[Data entries]

= = = =

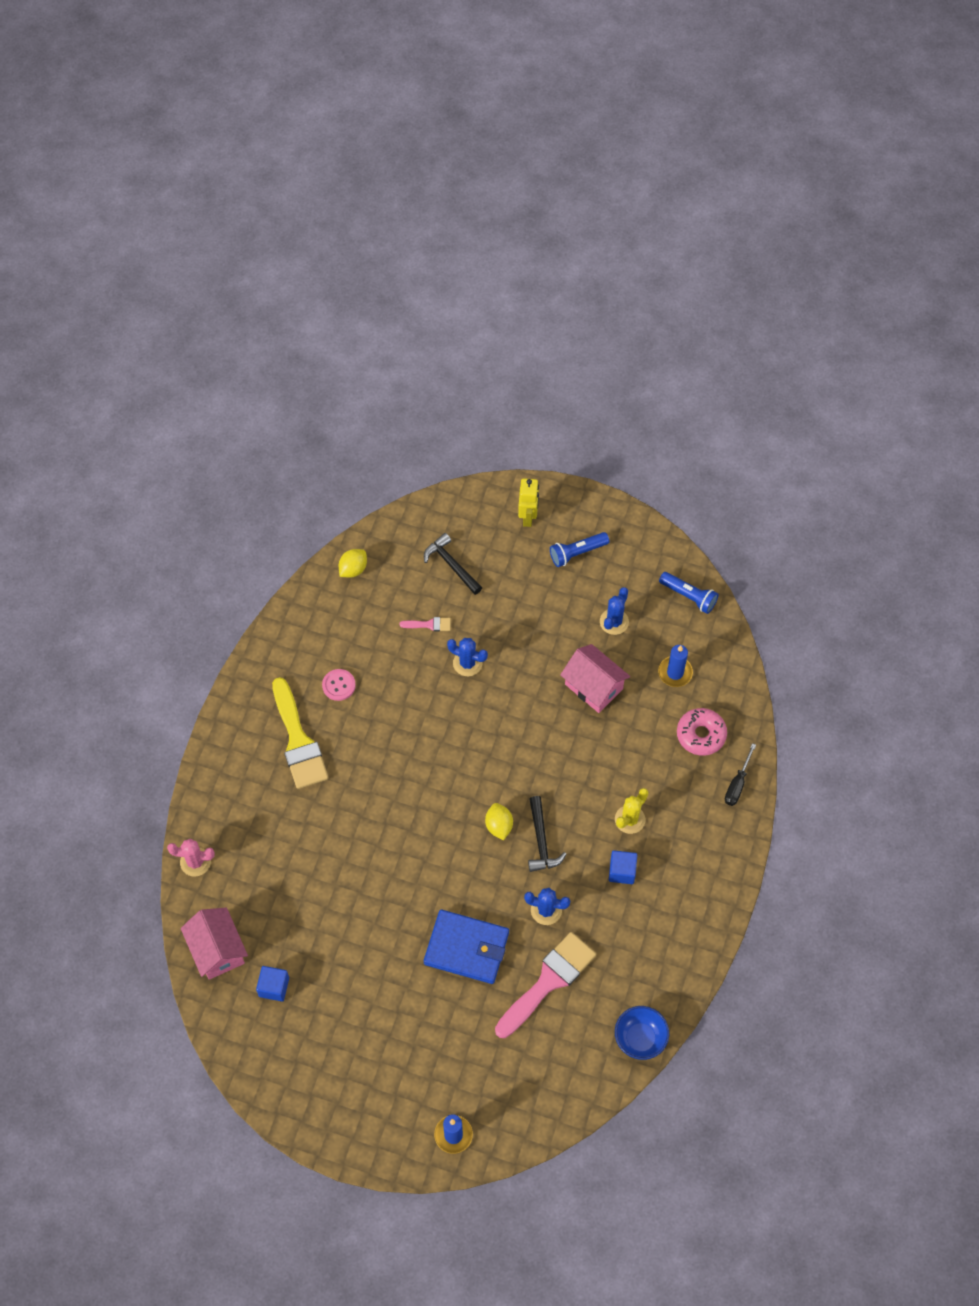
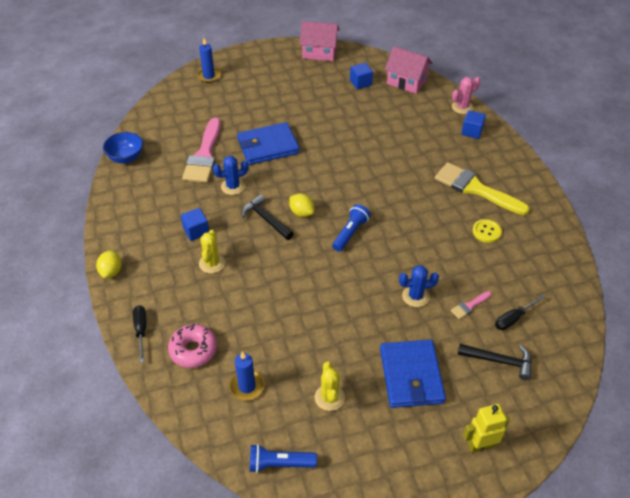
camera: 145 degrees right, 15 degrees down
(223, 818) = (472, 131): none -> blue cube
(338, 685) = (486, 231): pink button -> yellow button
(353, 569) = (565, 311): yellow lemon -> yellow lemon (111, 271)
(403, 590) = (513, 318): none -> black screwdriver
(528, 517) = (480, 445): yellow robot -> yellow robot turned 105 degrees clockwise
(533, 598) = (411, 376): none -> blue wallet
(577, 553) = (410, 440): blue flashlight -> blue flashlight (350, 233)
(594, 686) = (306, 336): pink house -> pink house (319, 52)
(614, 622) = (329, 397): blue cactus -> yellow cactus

= = = =

**Try it**
Reproduce every line of the records containing the string "yellow".

**Reply to the exercise**
(338, 685) = (486, 231): pink button -> yellow button
(353, 569) = (565, 311): yellow lemon -> yellow lemon (111, 271)
(528, 517) = (480, 445): yellow robot -> yellow robot turned 105 degrees clockwise
(614, 622) = (329, 397): blue cactus -> yellow cactus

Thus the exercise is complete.